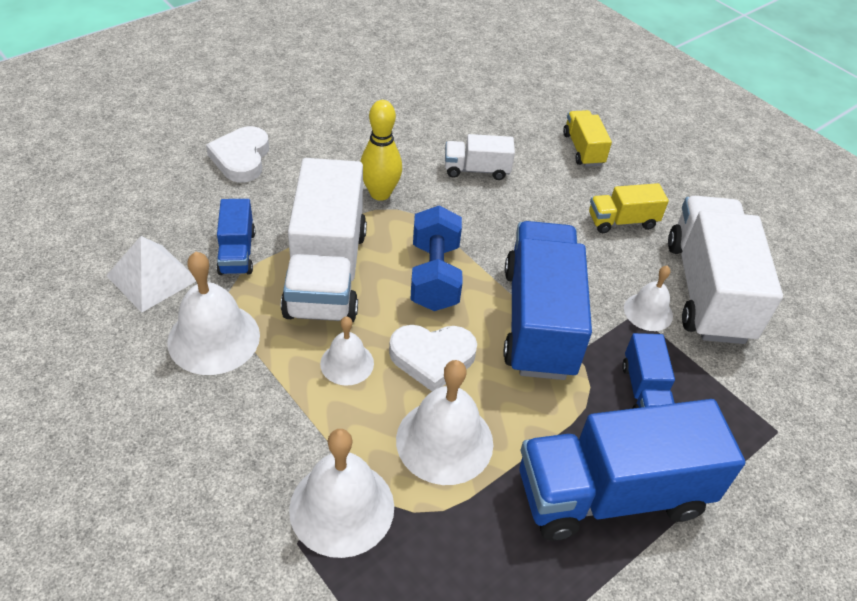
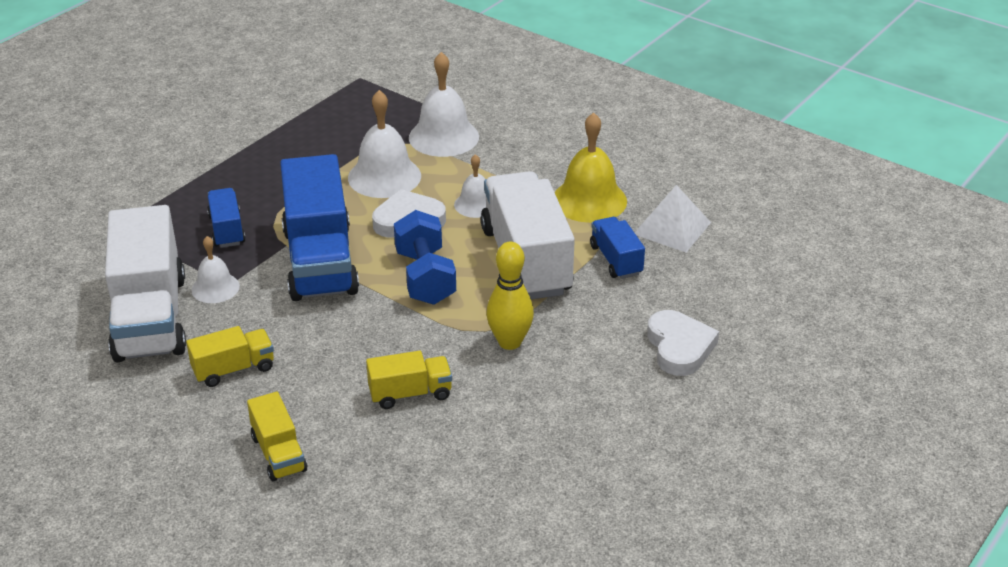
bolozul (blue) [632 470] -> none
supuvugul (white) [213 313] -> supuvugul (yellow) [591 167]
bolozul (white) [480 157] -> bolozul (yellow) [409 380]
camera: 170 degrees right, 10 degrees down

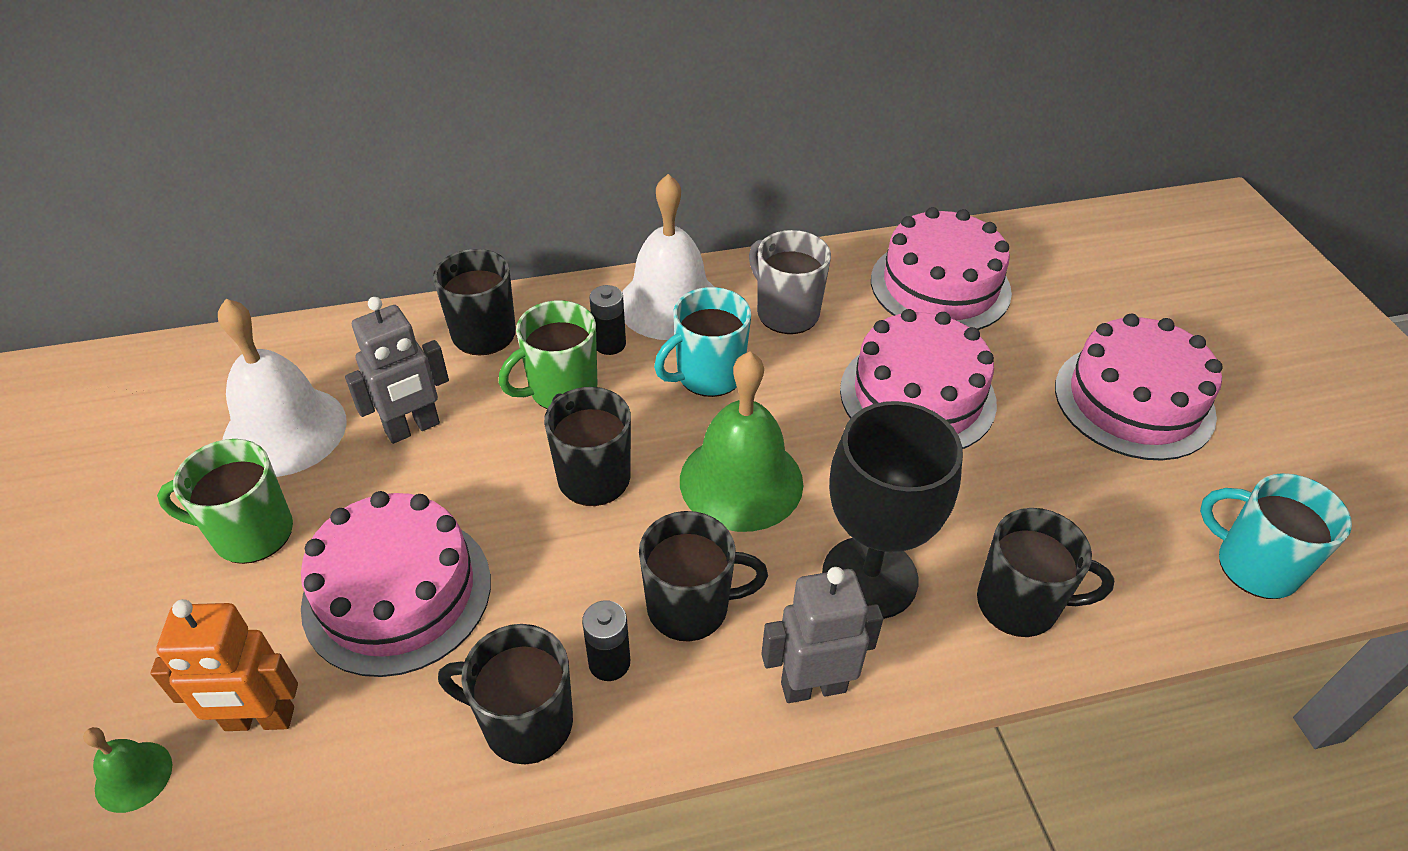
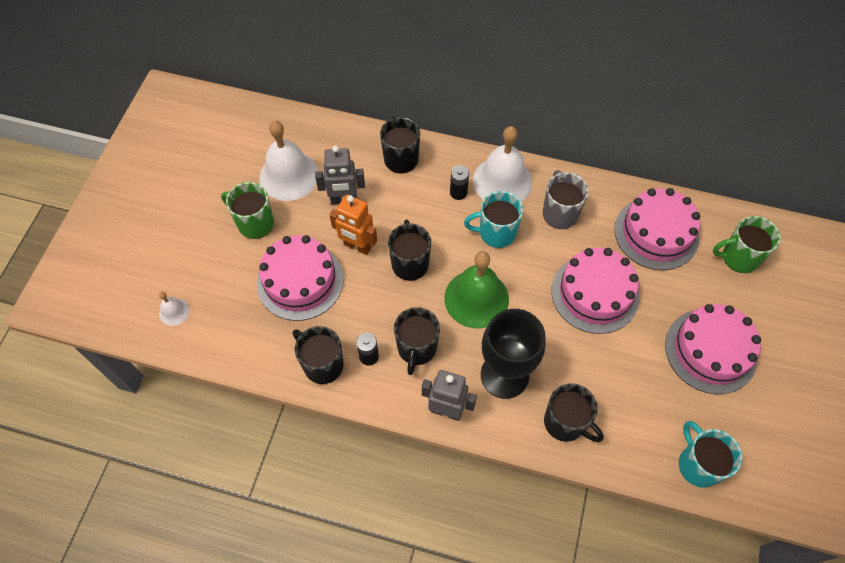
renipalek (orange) [224 665] -> renipalek (orange) [353 225], move
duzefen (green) [548 354] -> duzefen (green) [747 244], move
supuvugul (green) [128 770] -> supuvugul (white) [174 309]
duzefen (black) [703 576] -> duzefen (black) [417 341], 75 degrees clockwise
camera: 30 degrees right, 15 degrees up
* * * * * * * * *
Gather each line from the listing above that holds "yellow".

supuvugul (white) [213 313] -> supuvugul (yellow) [591 167]
bolozul (white) [480 157] -> bolozul (yellow) [409 380]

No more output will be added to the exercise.